**** Given information

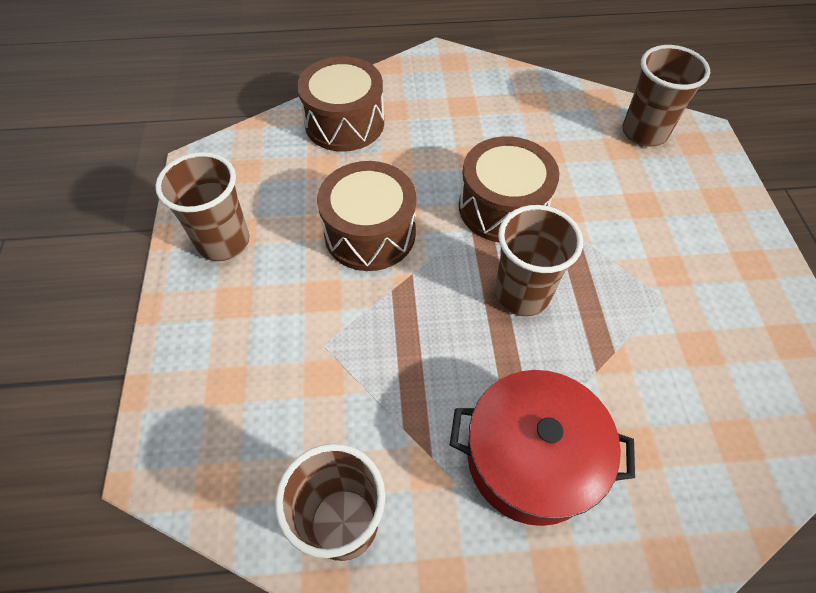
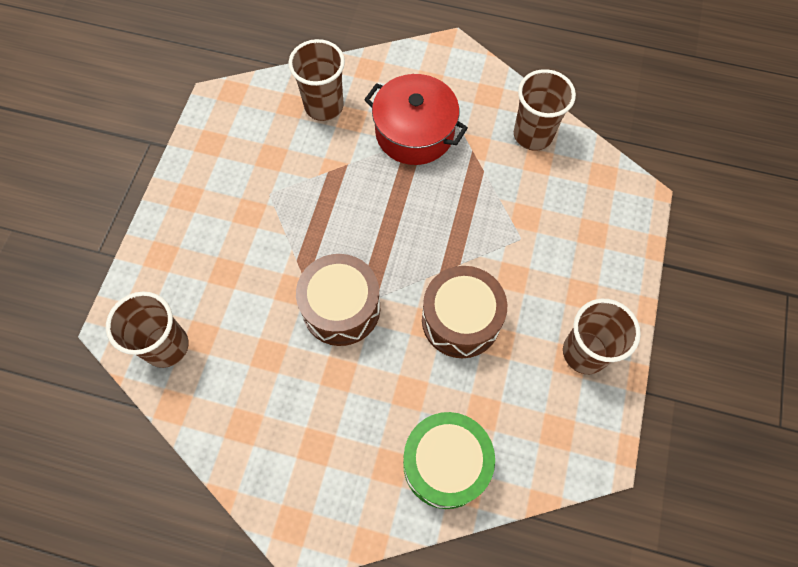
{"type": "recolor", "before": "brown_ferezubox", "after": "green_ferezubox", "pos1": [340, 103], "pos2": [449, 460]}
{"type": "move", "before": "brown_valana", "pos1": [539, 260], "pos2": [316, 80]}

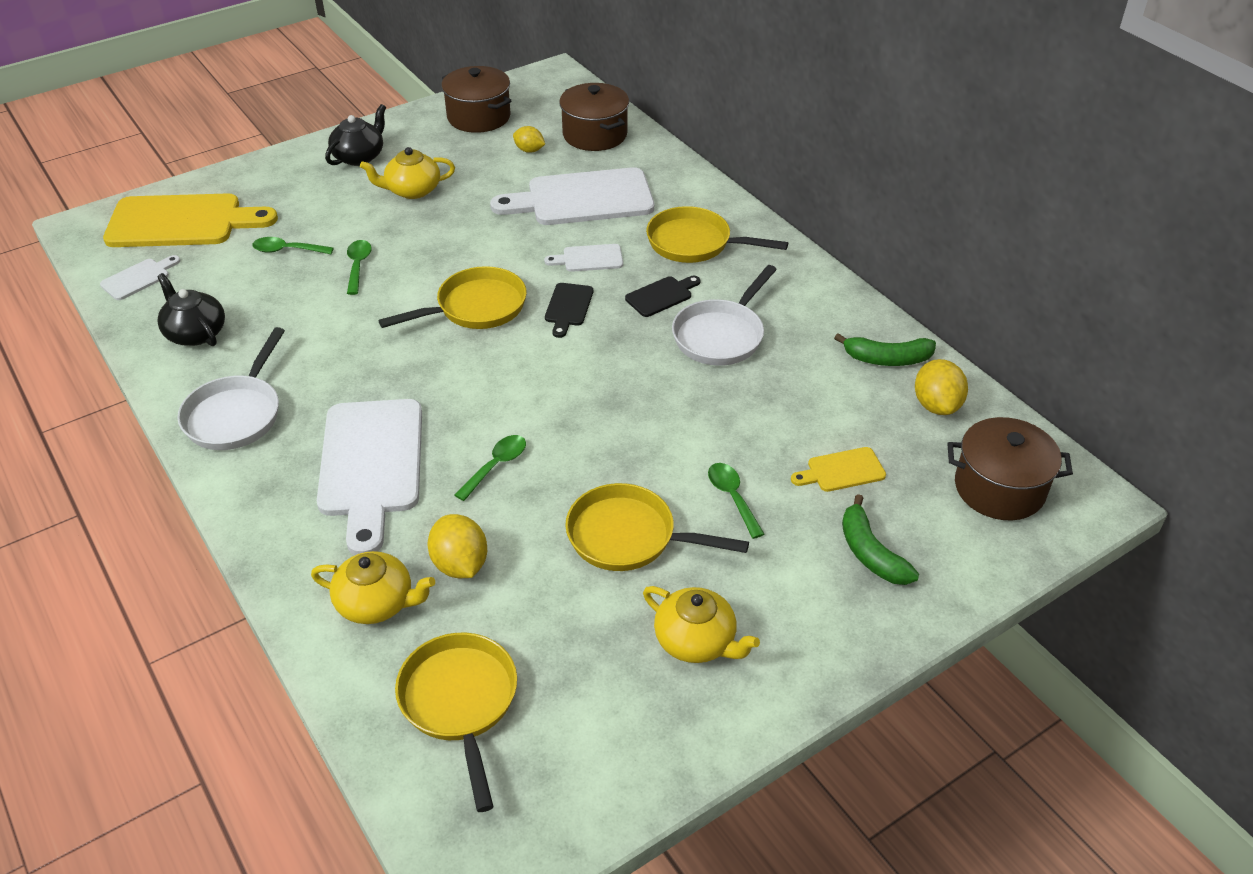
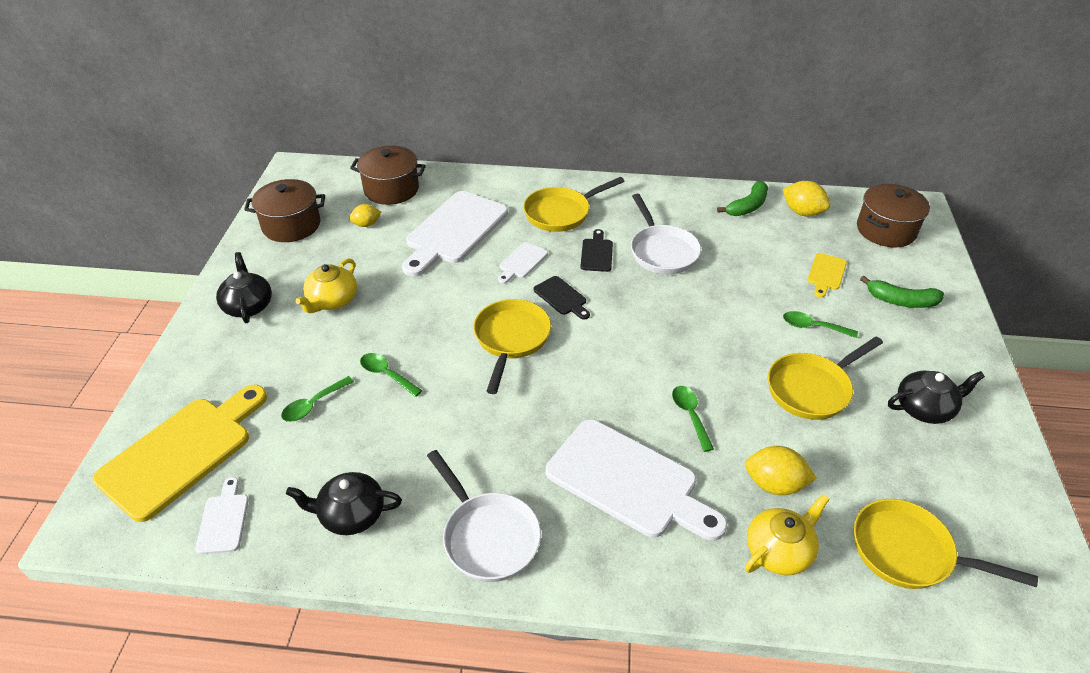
{"type": "recolor", "before": "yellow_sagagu", "after": "black_sagagu", "pos1": [701, 624], "pos2": [936, 397]}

********

## Your assignment
Leaving every picture out, repeat each line of the material exactly.

## Solution
{"type": "recolor", "before": "brown_ferezubox", "after": "green_ferezubox", "pos1": [340, 103], "pos2": [449, 460]}
{"type": "move", "before": "brown_valana", "pos1": [539, 260], "pos2": [316, 80]}

{"type": "recolor", "before": "yellow_sagagu", "after": "black_sagagu", "pos1": [701, 624], "pos2": [936, 397]}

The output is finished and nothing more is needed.